Record set section start
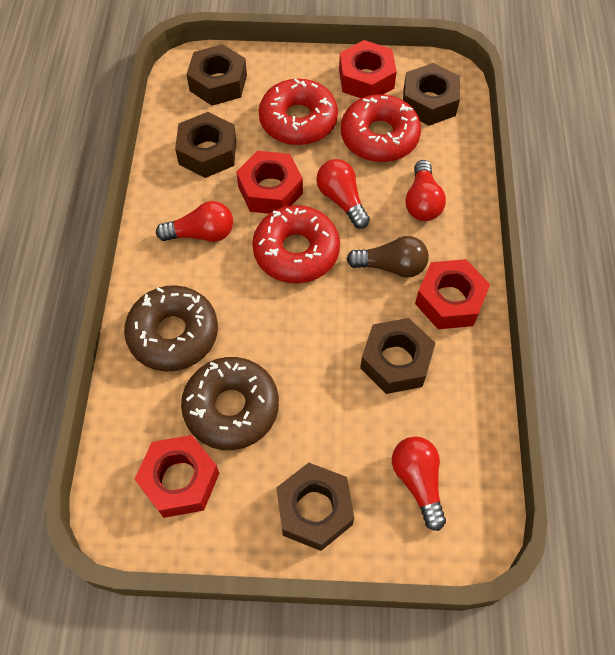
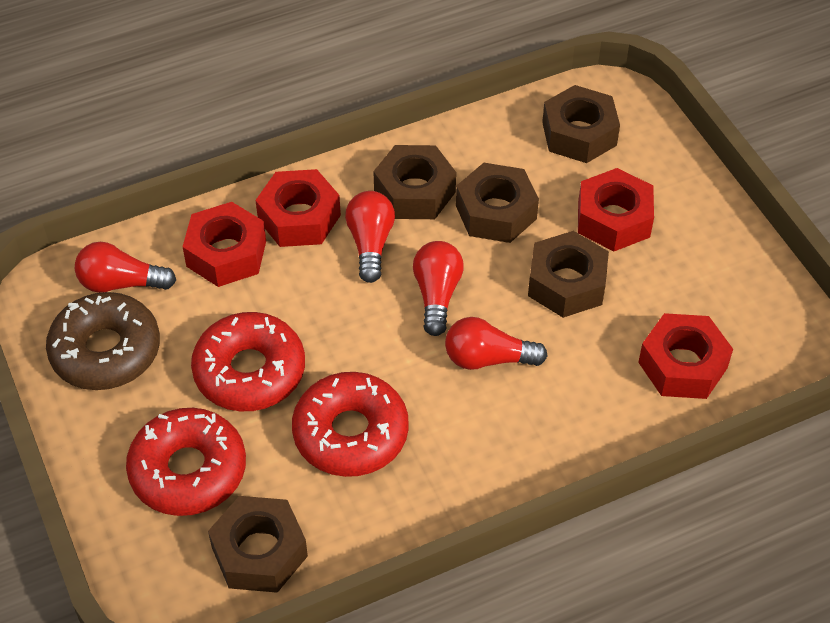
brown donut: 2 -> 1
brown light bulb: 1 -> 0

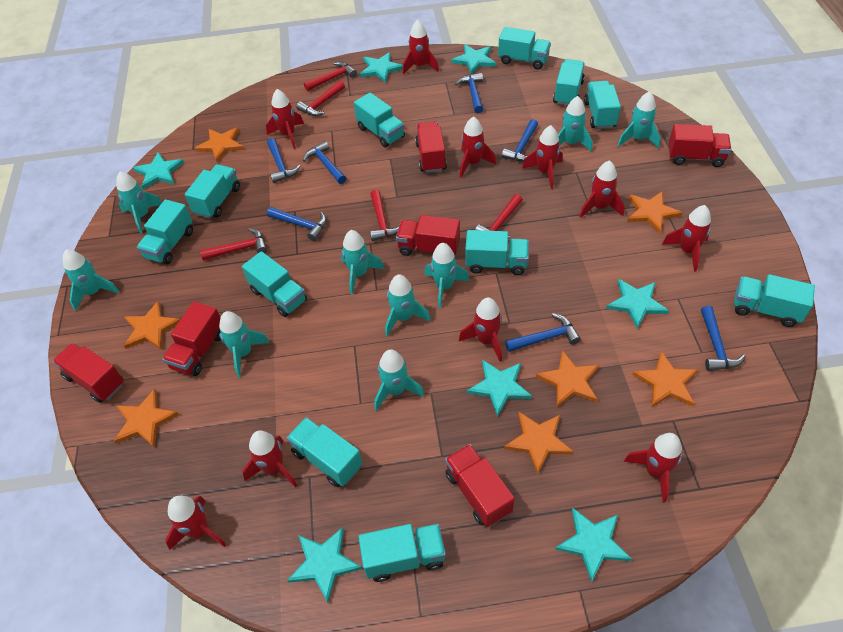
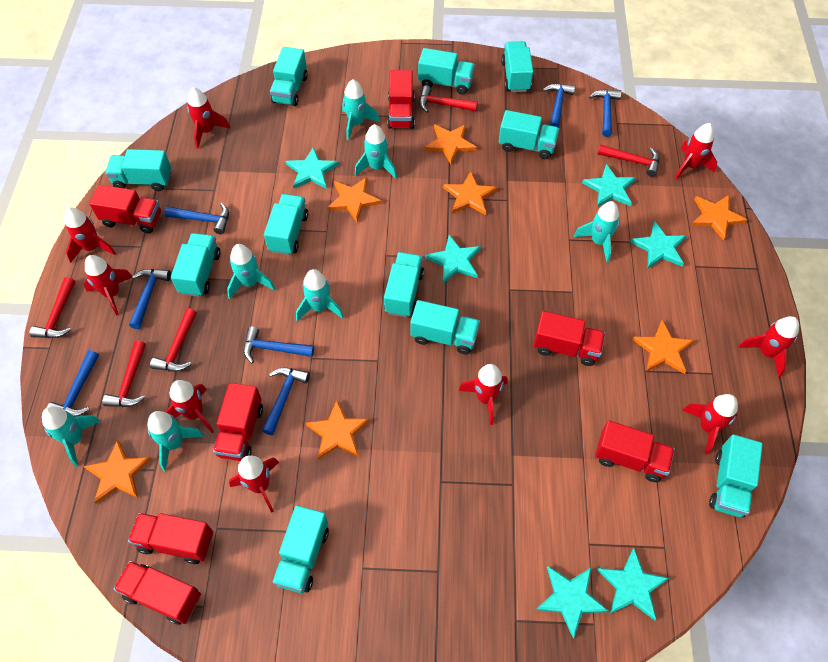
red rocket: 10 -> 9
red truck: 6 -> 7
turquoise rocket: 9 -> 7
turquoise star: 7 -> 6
Record set section end
_Exercise goal_. The lines holding the word "turquoise" are the answer. Find them in the entries and copy them.

_Response for this exercise_.
turquoise rocket: 9 -> 7
turquoise star: 7 -> 6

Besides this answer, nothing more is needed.